Below are some entries. Copy each line that holds the string "diode".
__________________________________________________
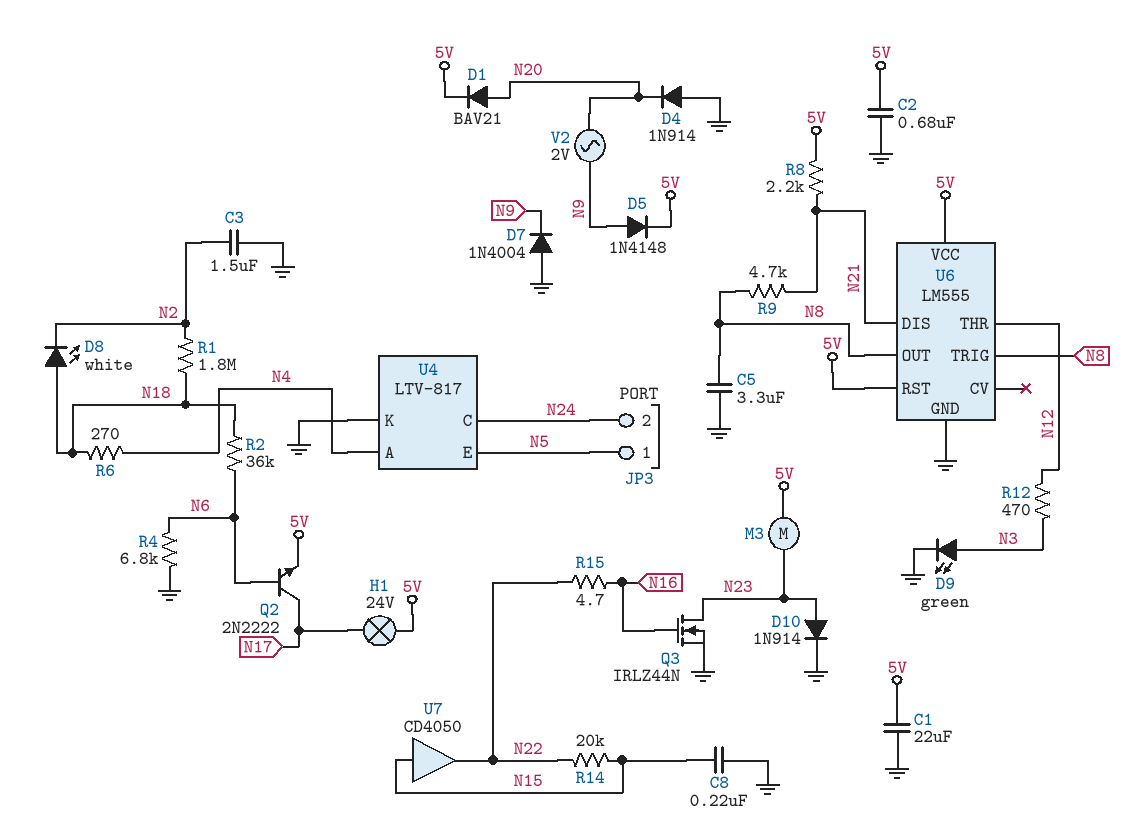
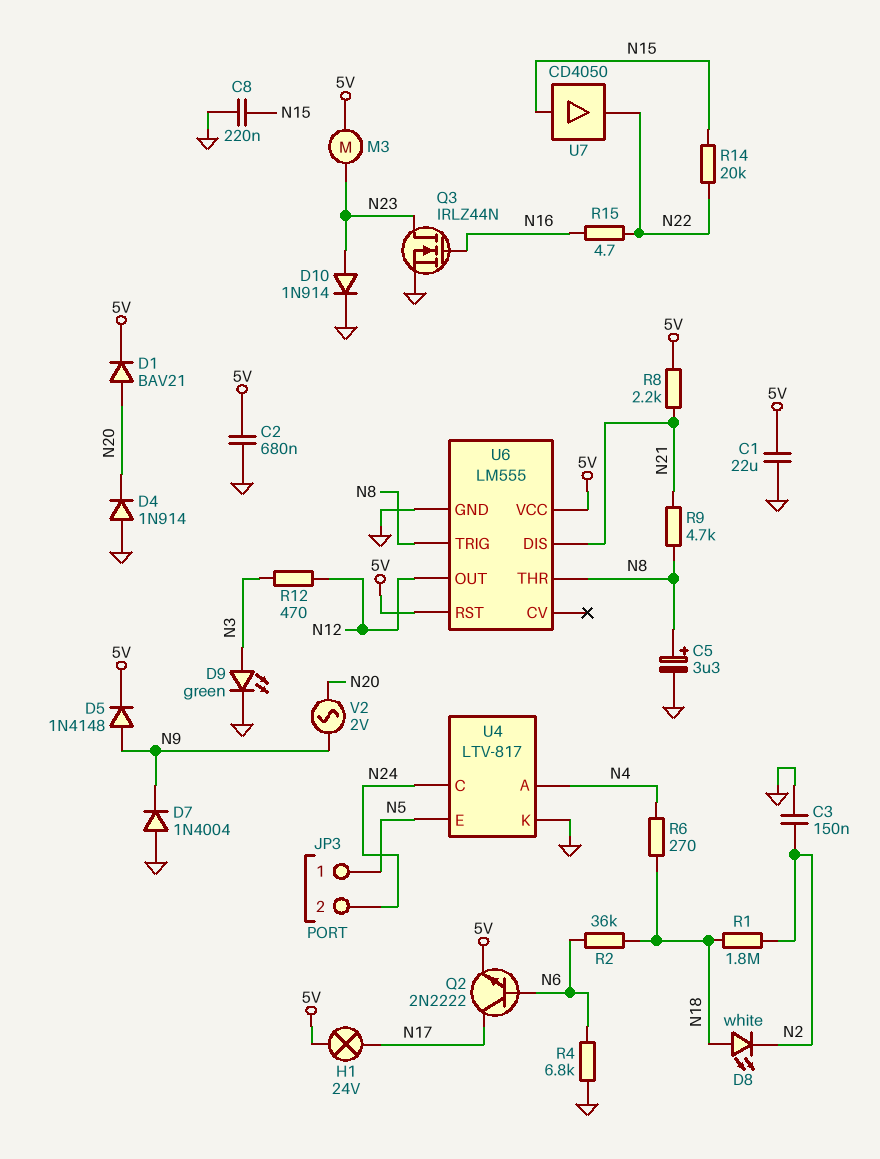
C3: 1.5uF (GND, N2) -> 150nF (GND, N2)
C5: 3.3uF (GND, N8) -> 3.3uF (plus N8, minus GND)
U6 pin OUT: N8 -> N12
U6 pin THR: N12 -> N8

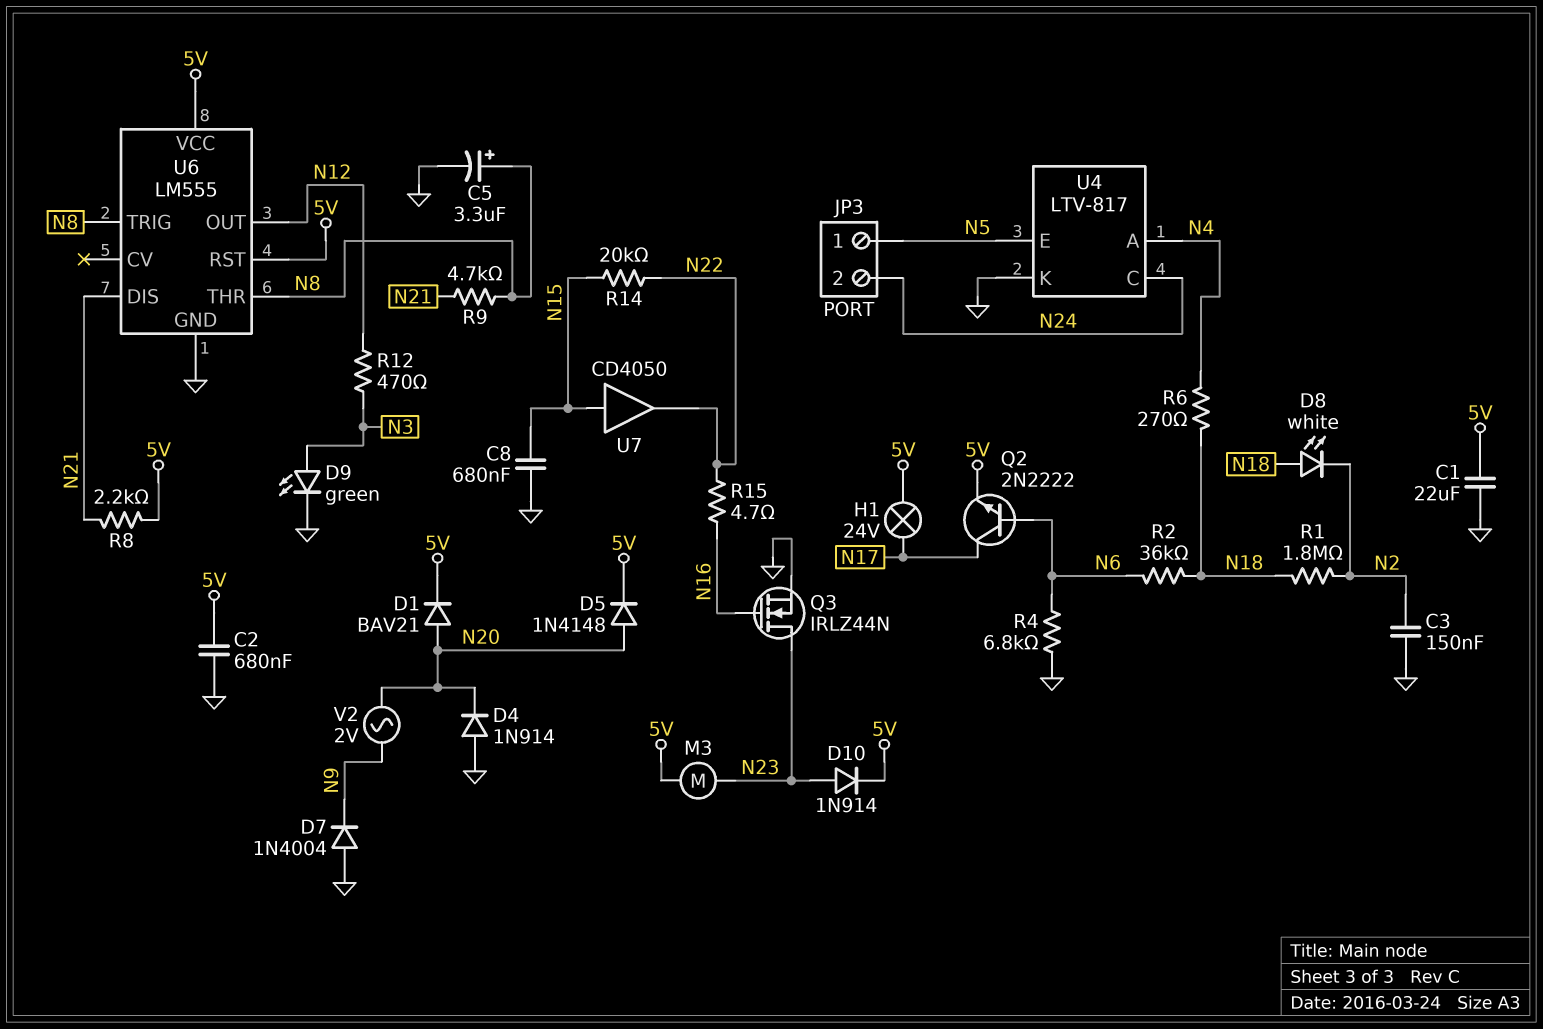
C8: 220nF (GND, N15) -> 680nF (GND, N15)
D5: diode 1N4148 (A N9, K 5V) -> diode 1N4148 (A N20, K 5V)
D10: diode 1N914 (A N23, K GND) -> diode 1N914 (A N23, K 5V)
__________________________________________________
> **OUTPUT OF THE EXERCISE**:
D5: diode 1N4148 (A N9, K 5V) -> diode 1N4148 (A N20, K 5V)
D10: diode 1N914 (A N23, K GND) -> diode 1N914 (A N23, K 5V)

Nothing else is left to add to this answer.